» Given data
%%
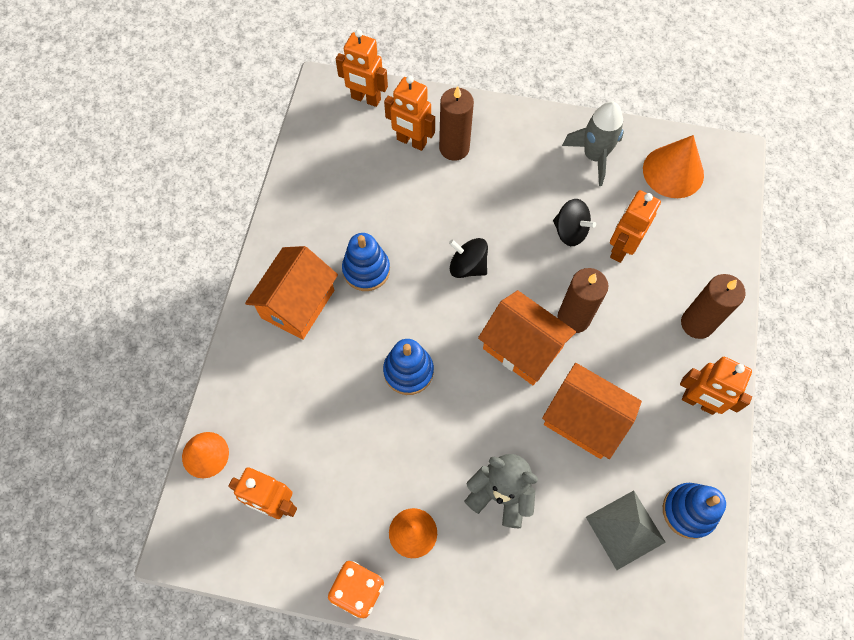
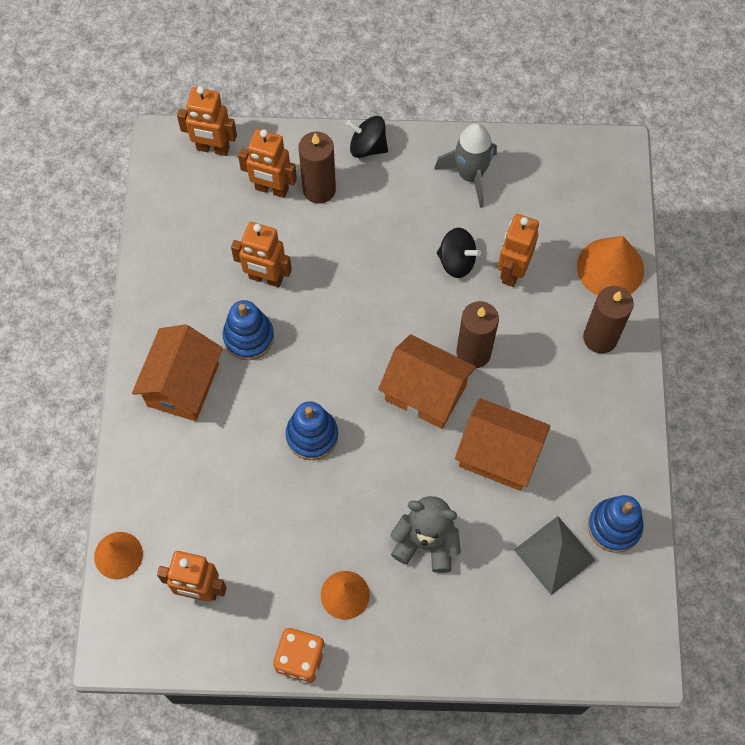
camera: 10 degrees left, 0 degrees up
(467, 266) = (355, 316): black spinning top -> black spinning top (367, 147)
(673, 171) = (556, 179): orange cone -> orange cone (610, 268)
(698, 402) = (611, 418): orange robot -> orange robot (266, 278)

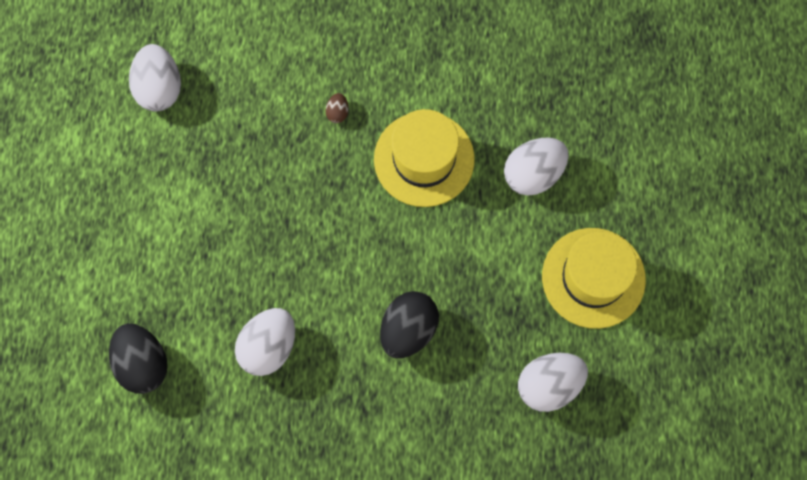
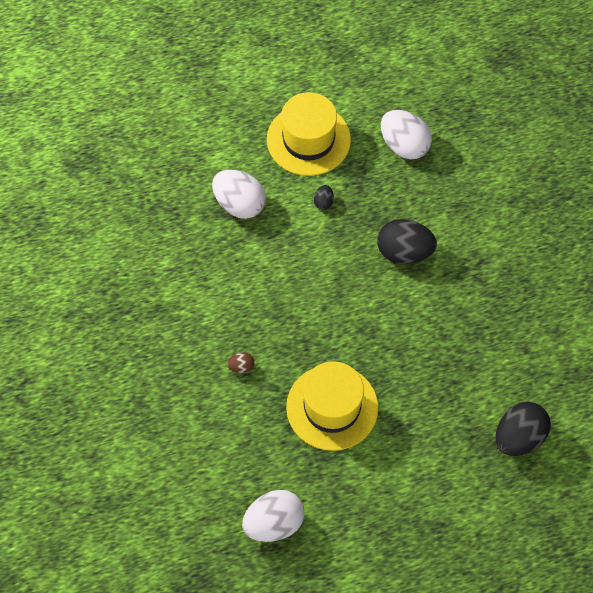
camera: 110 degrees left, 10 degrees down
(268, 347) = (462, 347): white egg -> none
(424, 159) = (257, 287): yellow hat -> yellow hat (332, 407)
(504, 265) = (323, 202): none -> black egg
%%
» What is being asked
Everything in the material above must be repeated exactly, apart from its pictures.

» Task solution
camera: 10 degrees left, 0 degrees up
(467, 266) = (355, 316): black spinning top -> black spinning top (367, 147)
(673, 171) = (556, 179): orange cone -> orange cone (610, 268)
(698, 402) = (611, 418): orange robot -> orange robot (266, 278)

camera: 110 degrees left, 10 degrees down
(268, 347) = (462, 347): white egg -> none
(424, 159) = (257, 287): yellow hat -> yellow hat (332, 407)
(504, 265) = (323, 202): none -> black egg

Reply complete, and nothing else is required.